● **Your goal**
All pictures are to be dropped, and the remaining data set down exactly.

Coordinate-based object records
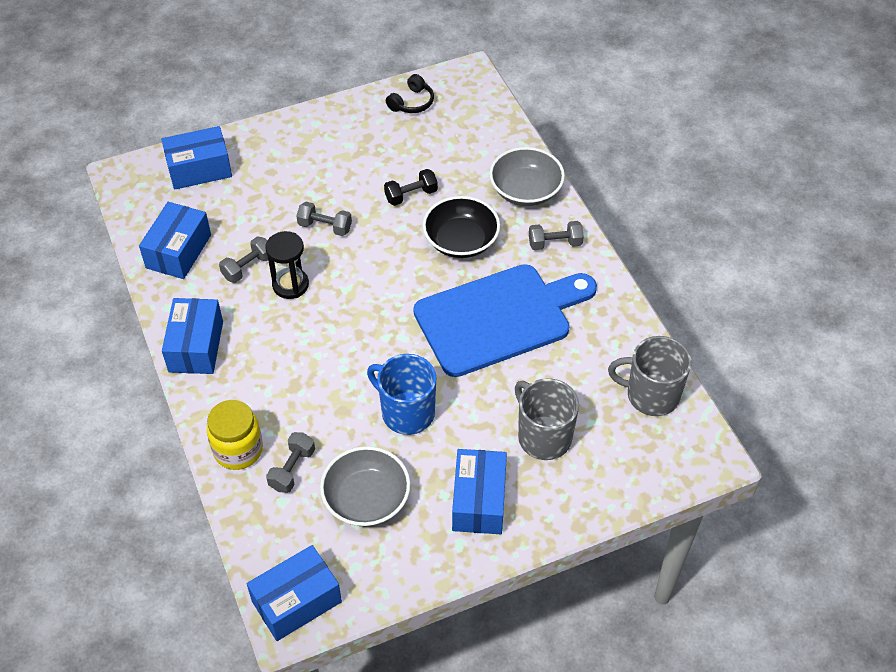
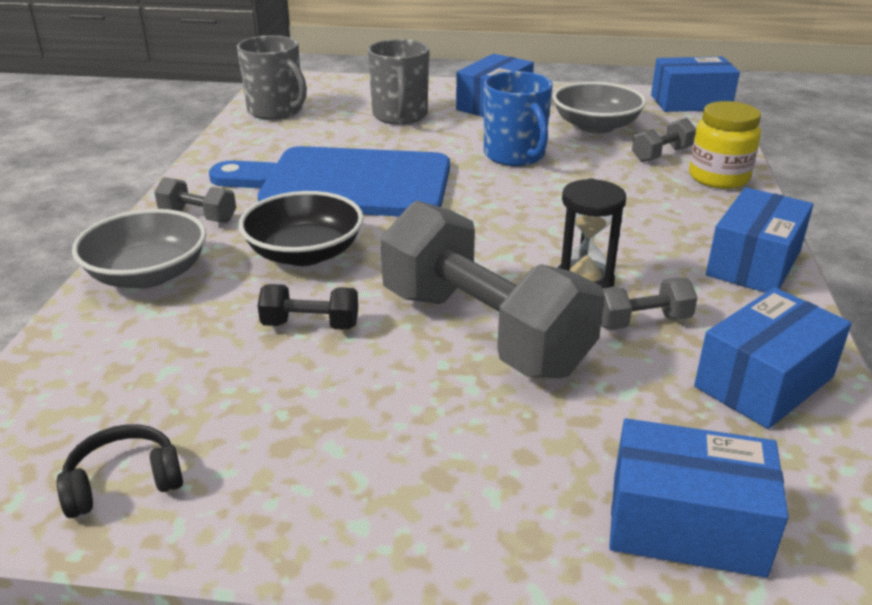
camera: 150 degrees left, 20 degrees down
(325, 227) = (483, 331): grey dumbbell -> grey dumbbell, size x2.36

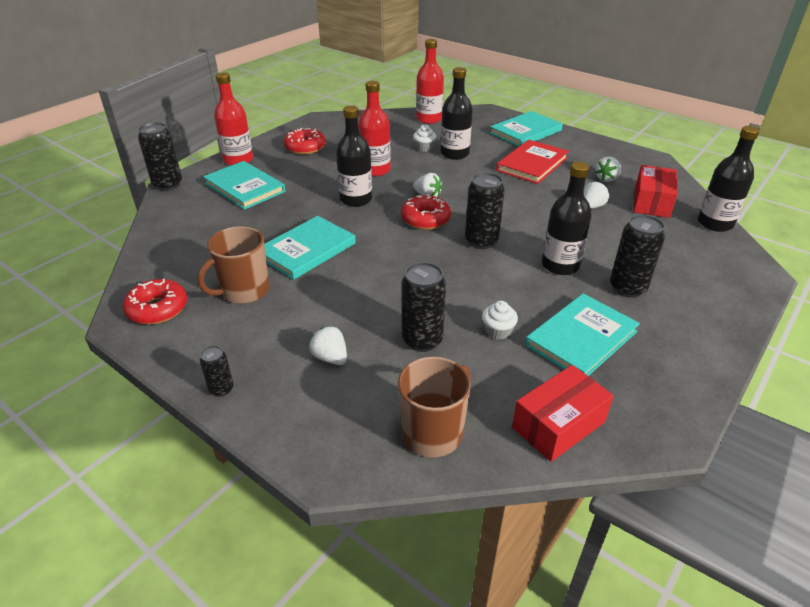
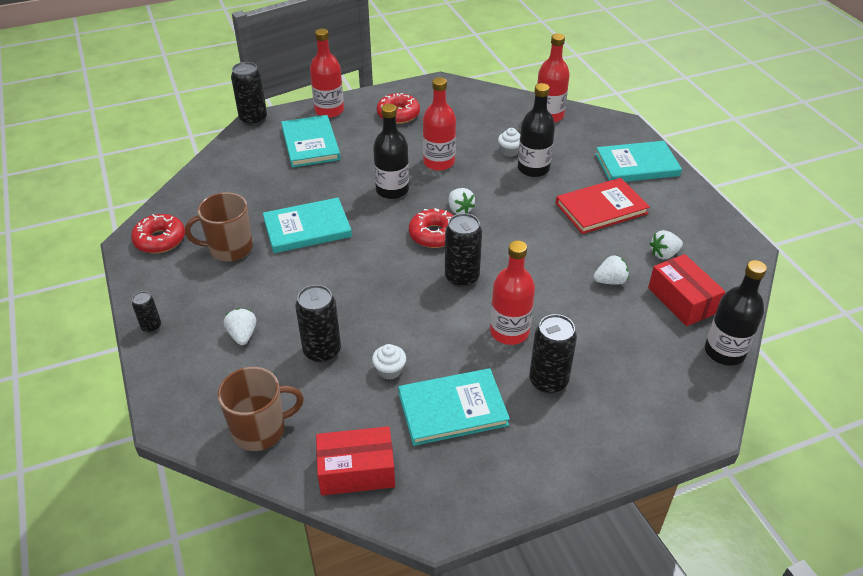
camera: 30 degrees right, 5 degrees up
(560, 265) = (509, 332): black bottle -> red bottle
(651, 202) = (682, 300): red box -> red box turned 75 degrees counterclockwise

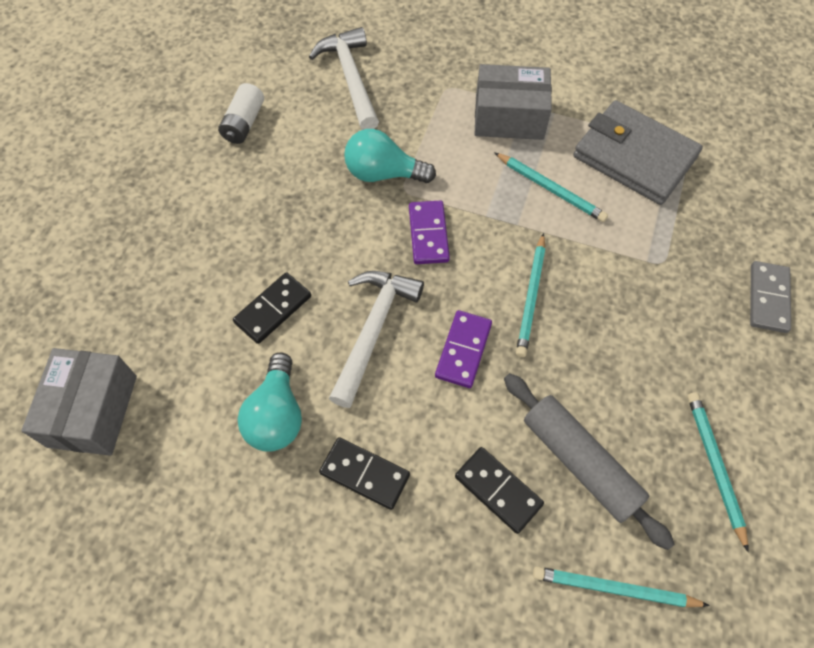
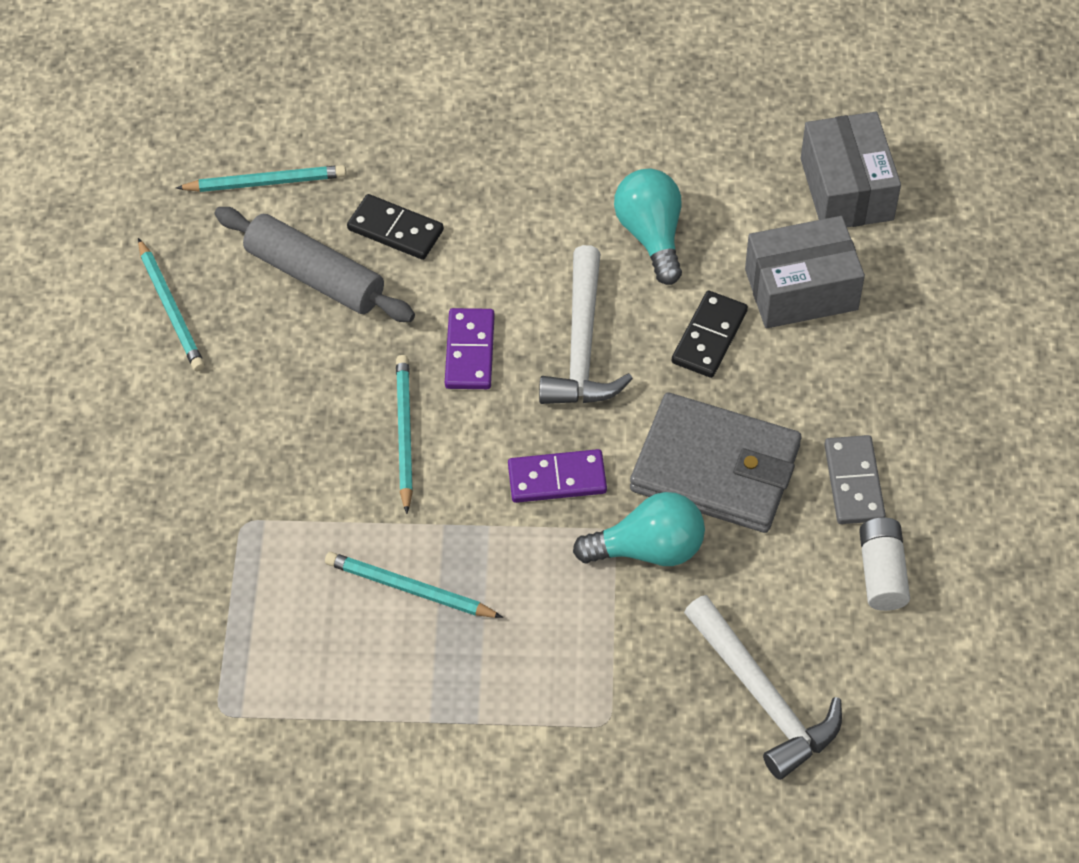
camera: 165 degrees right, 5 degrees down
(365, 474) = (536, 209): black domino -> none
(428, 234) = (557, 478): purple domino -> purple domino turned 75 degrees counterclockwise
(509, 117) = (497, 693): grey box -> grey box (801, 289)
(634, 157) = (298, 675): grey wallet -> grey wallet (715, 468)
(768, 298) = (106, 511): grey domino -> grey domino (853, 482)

● **Solution for this problem**
camera: 150 degrees left, 20 degrees down
(325, 227) = (483, 331): grey dumbbell -> grey dumbbell, size x2.36

camera: 30 degrees right, 5 degrees up
(560, 265) = (509, 332): black bottle -> red bottle
(651, 202) = (682, 300): red box -> red box turned 75 degrees counterclockwise

camera: 165 degrees right, 5 degrees down
(365, 474) = (536, 209): black domino -> none
(428, 234) = (557, 478): purple domino -> purple domino turned 75 degrees counterclockwise
(509, 117) = (497, 693): grey box -> grey box (801, 289)
(634, 157) = (298, 675): grey wallet -> grey wallet (715, 468)
(768, 298) = (106, 511): grey domino -> grey domino (853, 482)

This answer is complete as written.